*What to work on:*
Lines before the one containing "grey brush: 1 -> 0" are not wanted; restate the rest below word for word, through the last line, but drop any pictures.

━━━

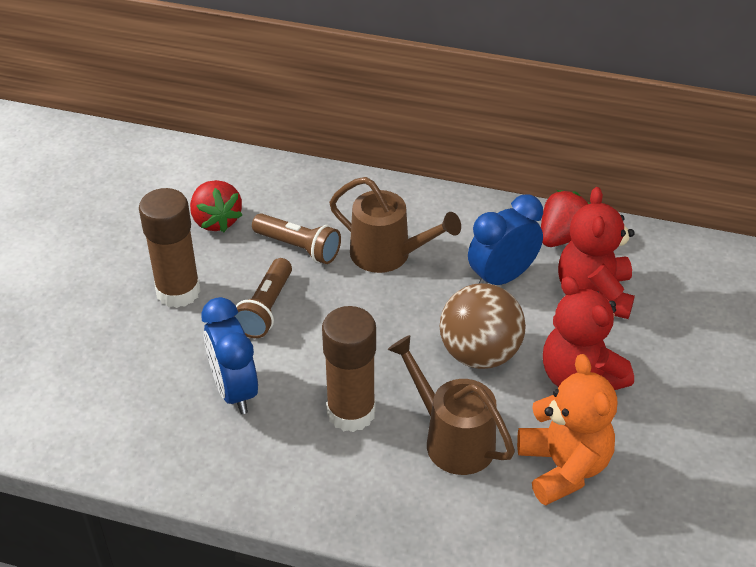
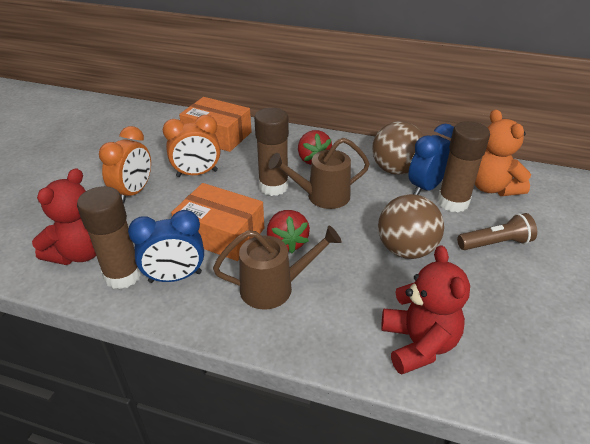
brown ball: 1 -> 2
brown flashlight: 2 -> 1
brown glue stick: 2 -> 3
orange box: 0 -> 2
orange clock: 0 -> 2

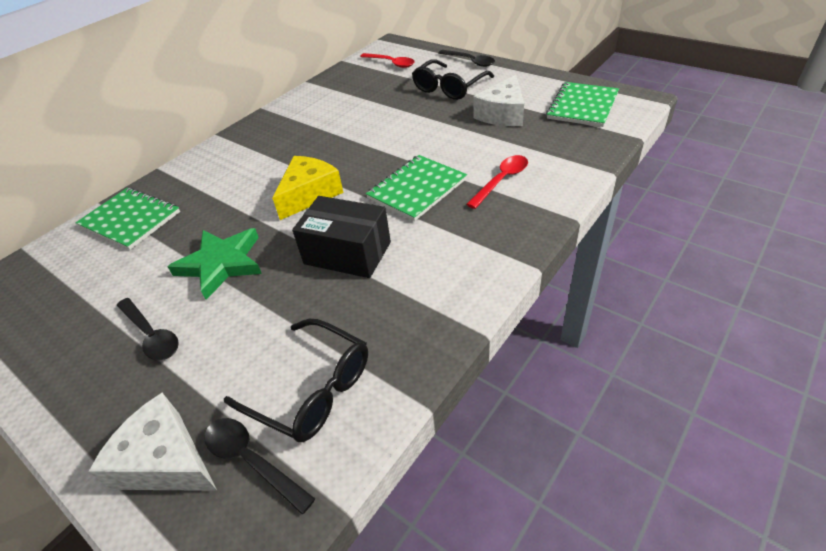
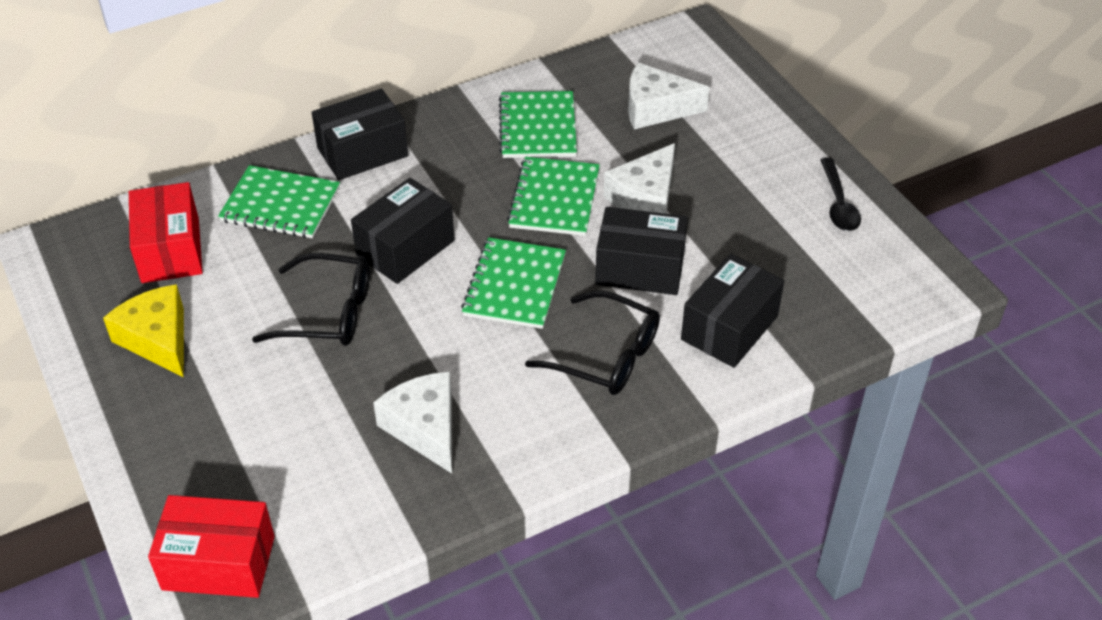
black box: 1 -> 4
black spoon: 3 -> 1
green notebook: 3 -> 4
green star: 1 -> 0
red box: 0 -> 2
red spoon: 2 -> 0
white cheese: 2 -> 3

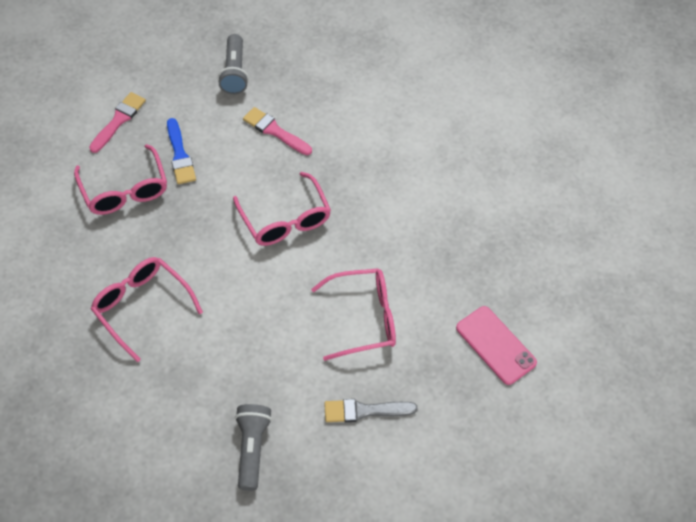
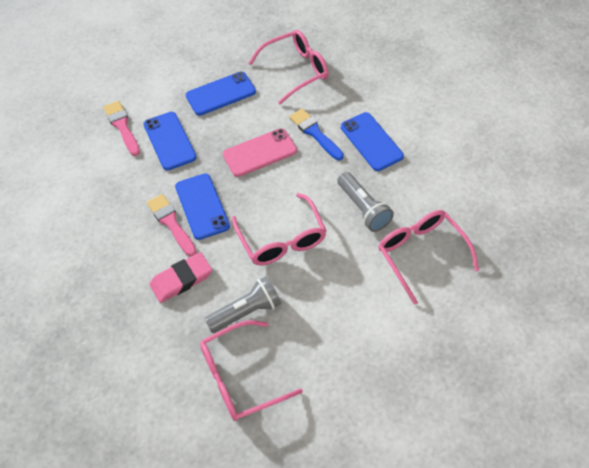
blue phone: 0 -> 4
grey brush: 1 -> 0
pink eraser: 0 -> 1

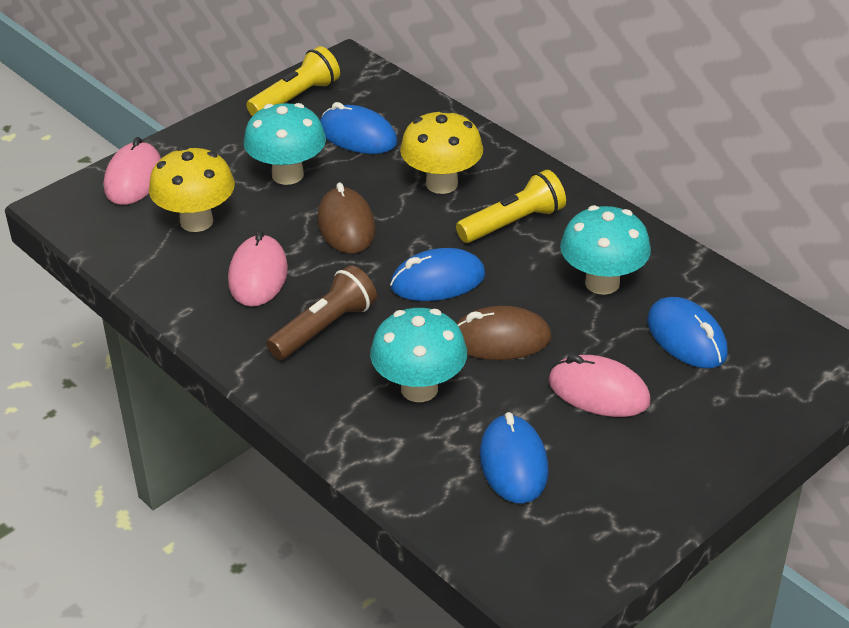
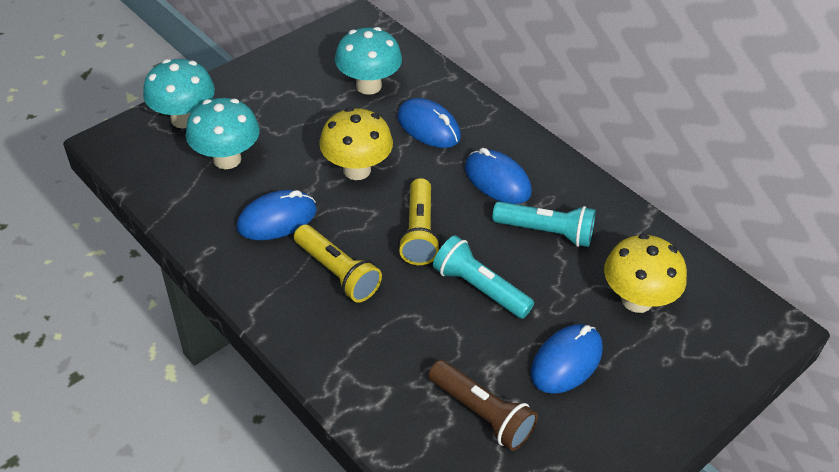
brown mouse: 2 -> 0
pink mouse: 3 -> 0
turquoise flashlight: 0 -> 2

━━━

*Result of the task:*
grey brush: 1 -> 0
pink eraser: 0 -> 1

brown mouse: 2 -> 0
pink mouse: 3 -> 0
turquoise flashlight: 0 -> 2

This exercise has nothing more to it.